◆ **DIRECTIONS**: All that is wanted is the line with "RV1: 50k (DGND, SIG7, wiper" and each line after it to the end of the data below, set down exactly and without pictures.

BEGIN MATERIAL PROVIDED

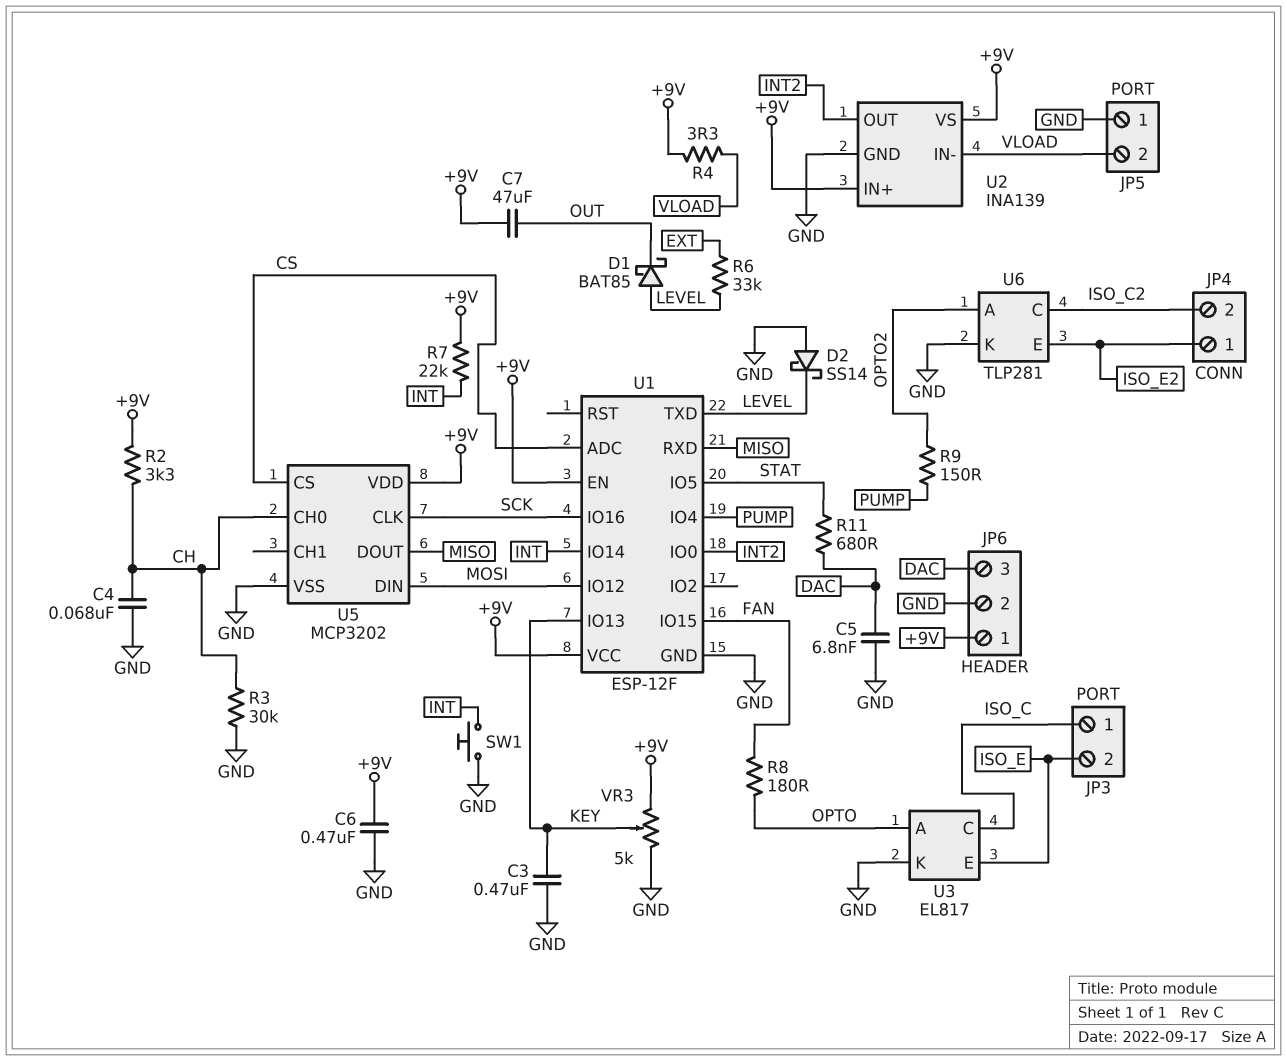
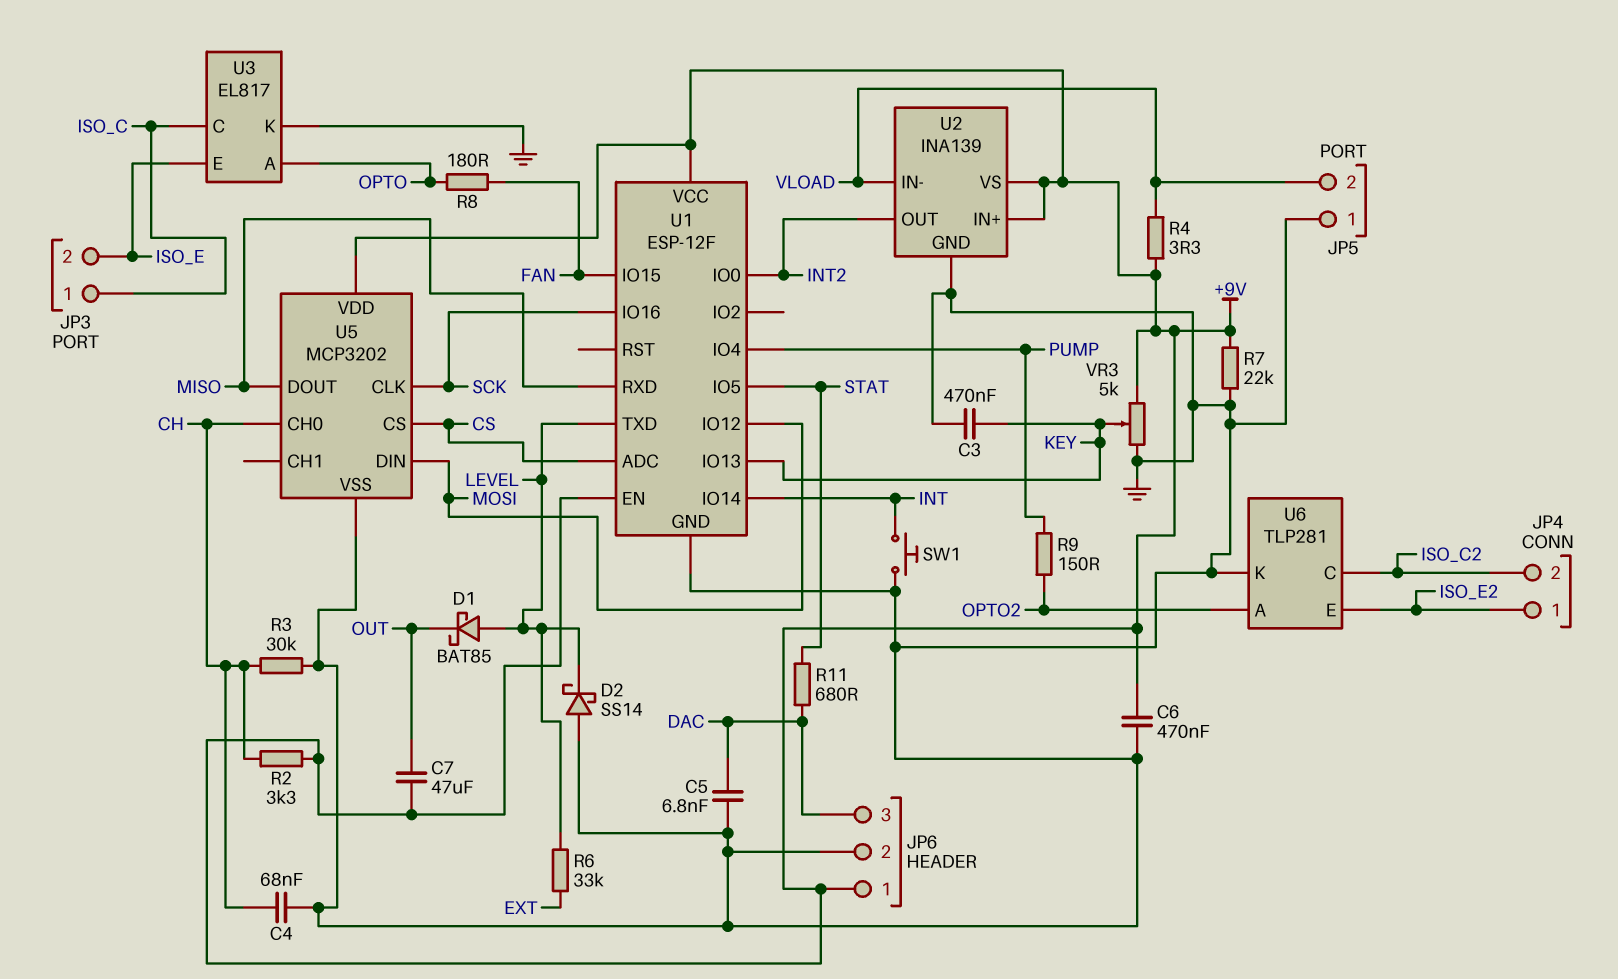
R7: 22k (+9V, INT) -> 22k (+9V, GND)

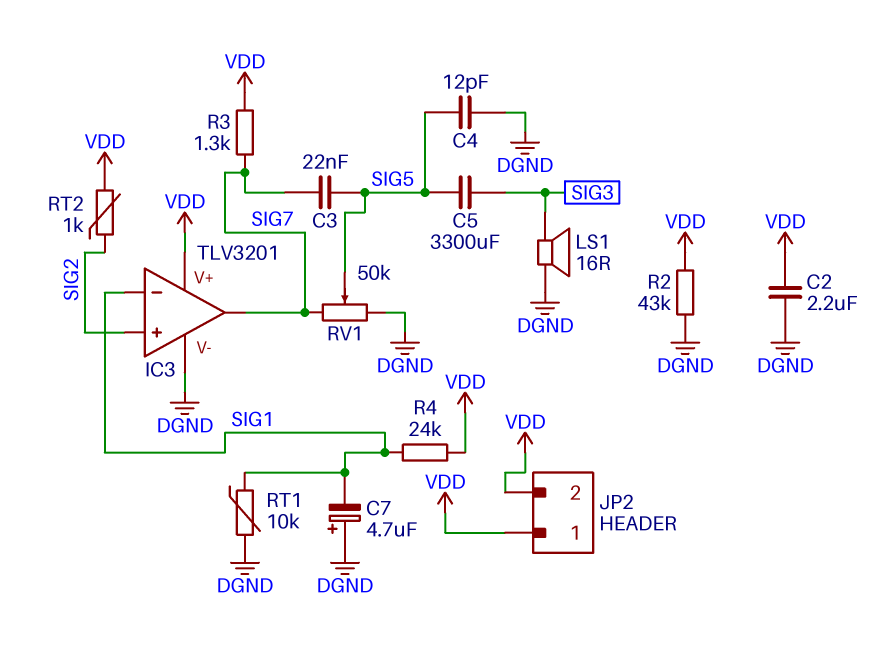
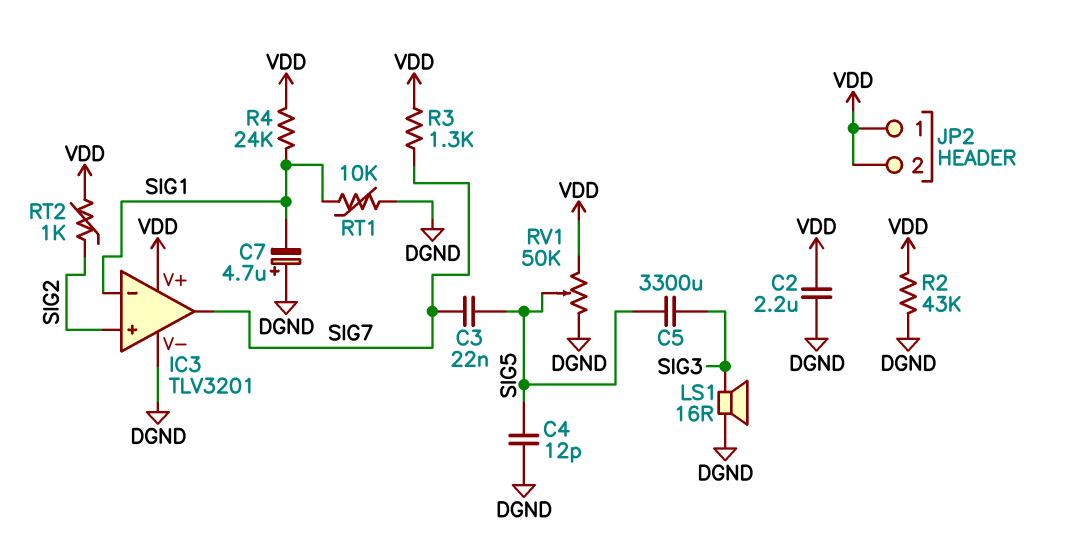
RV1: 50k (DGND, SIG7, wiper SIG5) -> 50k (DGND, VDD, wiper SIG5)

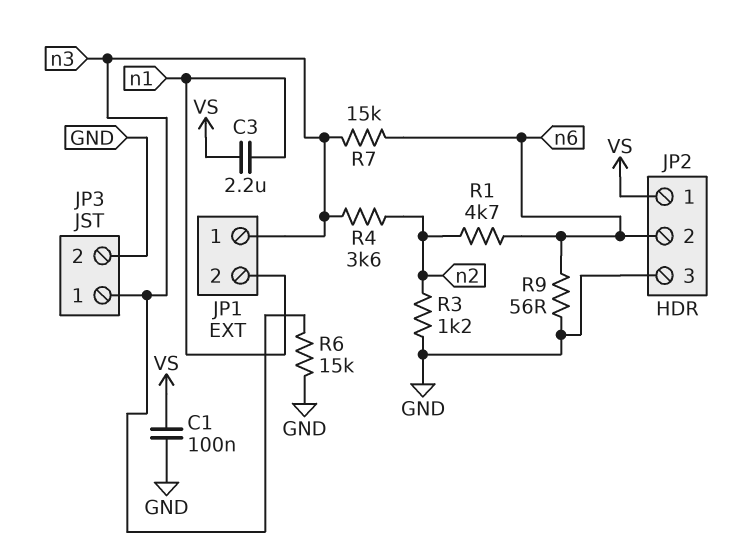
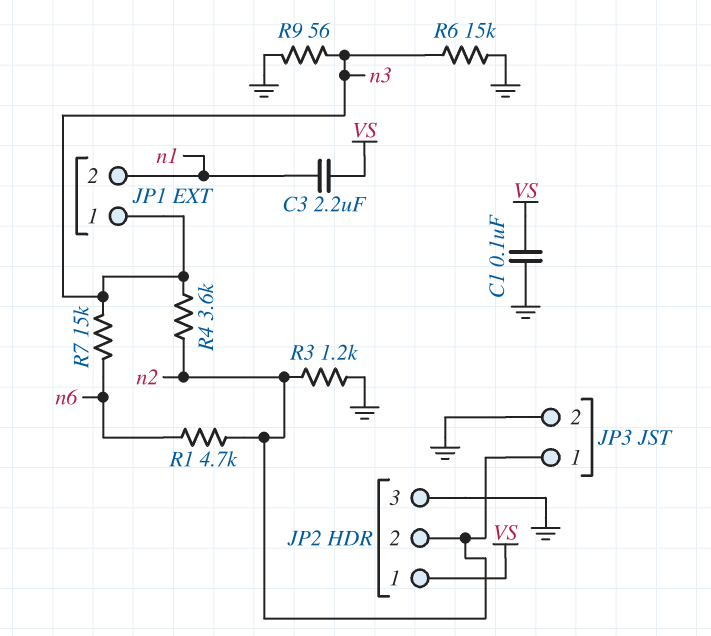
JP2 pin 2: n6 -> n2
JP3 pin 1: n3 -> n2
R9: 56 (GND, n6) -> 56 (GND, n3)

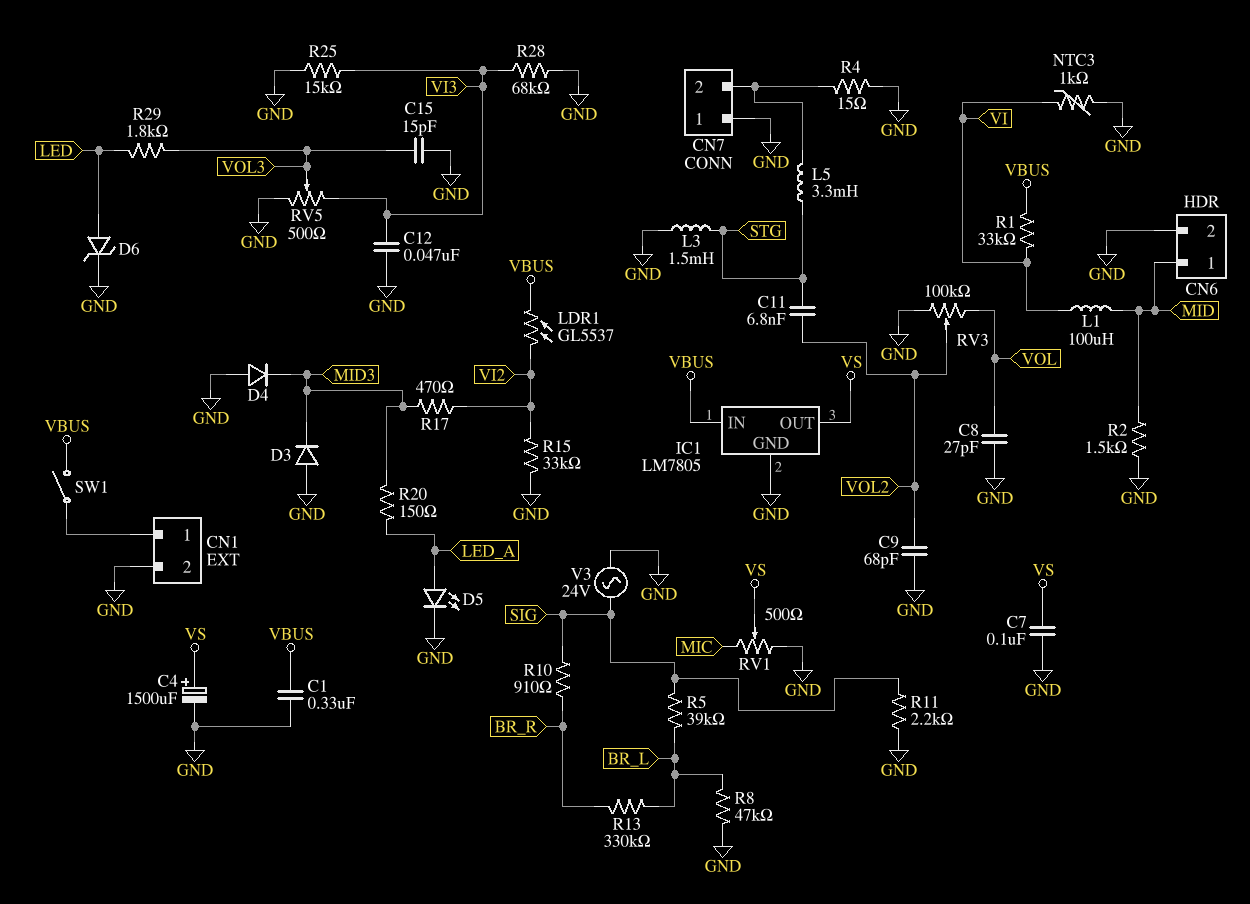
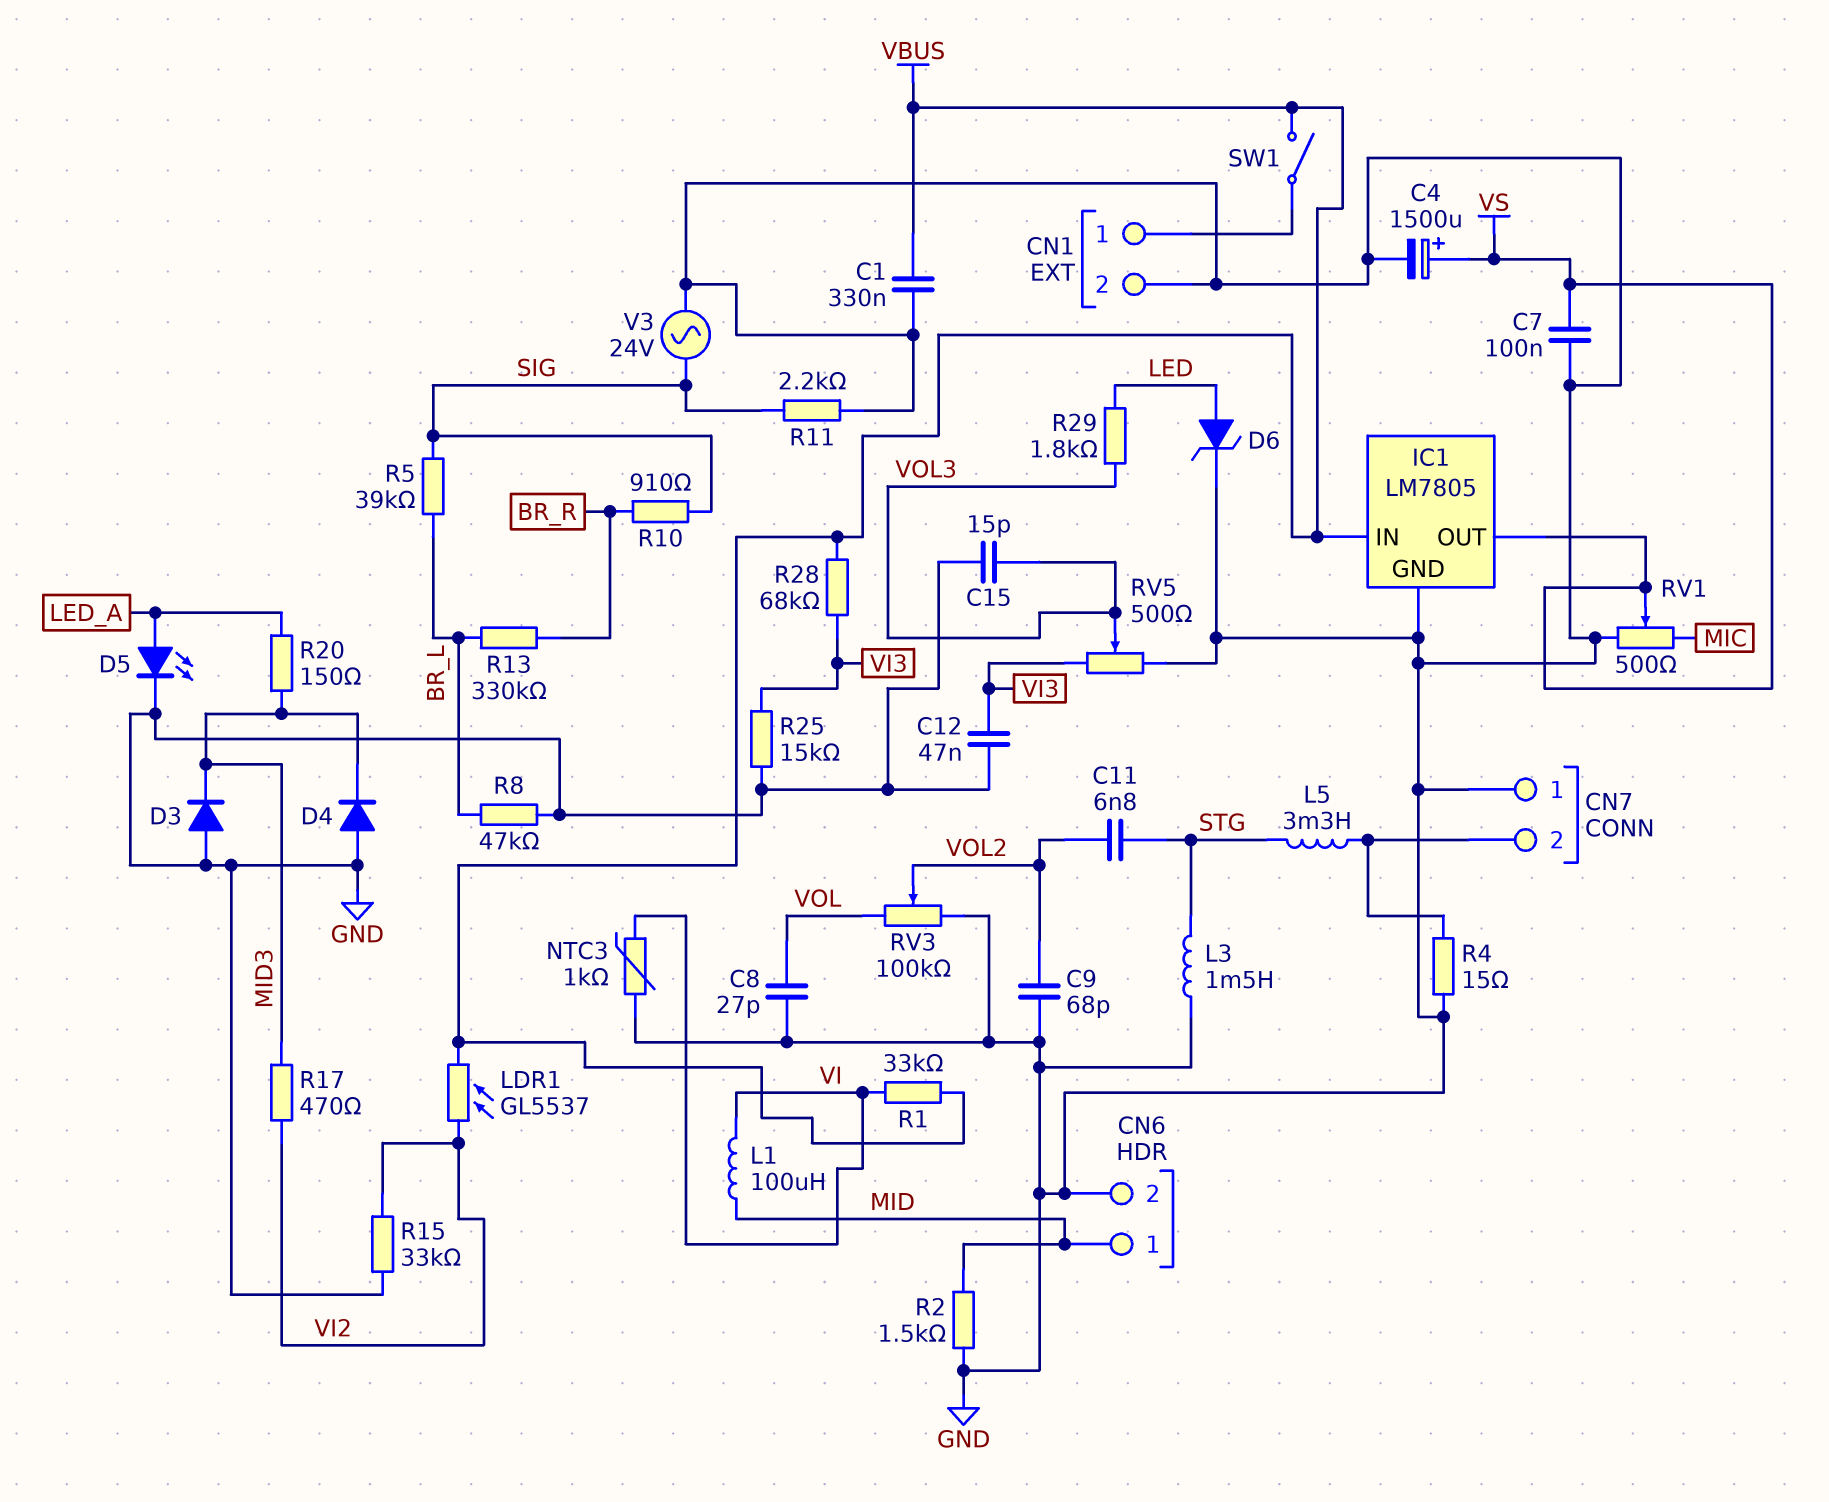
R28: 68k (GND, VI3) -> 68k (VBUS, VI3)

END MATERIAL PROVIDED

◆ **SOLUTION TO THIS EXERCISE**:
RV1: 50k (DGND, SIG7, wiper SIG5) -> 50k (DGND, VDD, wiper SIG5)

JP2 pin 2: n6 -> n2
JP3 pin 1: n3 -> n2
R9: 56 (GND, n6) -> 56 (GND, n3)

R28: 68k (GND, VI3) -> 68k (VBUS, VI3)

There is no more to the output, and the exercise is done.